■ What you are asked to do ■
Pull out every line in the entries below that contains the string "allow", and copy each one in full.

■ Stored dataset items ■

— Start —

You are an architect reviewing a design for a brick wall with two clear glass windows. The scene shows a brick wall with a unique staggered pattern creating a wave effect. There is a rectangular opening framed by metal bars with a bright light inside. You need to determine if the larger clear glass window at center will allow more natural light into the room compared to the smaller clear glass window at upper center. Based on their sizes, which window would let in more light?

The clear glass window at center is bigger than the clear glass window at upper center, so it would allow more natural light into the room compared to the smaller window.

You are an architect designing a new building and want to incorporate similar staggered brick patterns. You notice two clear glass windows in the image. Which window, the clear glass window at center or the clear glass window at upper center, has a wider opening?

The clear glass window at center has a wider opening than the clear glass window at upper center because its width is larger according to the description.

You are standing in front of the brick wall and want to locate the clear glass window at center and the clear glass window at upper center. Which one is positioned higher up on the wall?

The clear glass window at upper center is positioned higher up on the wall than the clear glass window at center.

— End —
— Start —

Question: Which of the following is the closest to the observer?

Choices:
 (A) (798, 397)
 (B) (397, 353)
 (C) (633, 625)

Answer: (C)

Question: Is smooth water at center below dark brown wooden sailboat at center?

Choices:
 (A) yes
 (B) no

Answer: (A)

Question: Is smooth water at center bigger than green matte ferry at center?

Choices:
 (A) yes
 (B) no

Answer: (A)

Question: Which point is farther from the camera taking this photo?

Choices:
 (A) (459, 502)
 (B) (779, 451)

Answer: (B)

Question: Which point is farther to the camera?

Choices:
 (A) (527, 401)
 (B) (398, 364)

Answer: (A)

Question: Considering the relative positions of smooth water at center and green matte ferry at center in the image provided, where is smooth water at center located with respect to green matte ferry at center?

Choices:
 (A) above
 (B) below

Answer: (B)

— End —

■ Written reply ■
You are an architect reviewing a design for a brick wall with two clear glass windows. The scene shows a brick wall with a unique staggered pattern creating a wave effect. There is a rectangular opening framed by metal bars with a bright light inside. You need to determine if the larger clear glass window at center will allow more natural light into the room compared to the smaller clear glass window at upper center. Based on their sizes, which window would let in more light?
The clear glass window at center is bigger than the clear glass window at upper center, so it would allow more natural light into the room compared to the smaller window.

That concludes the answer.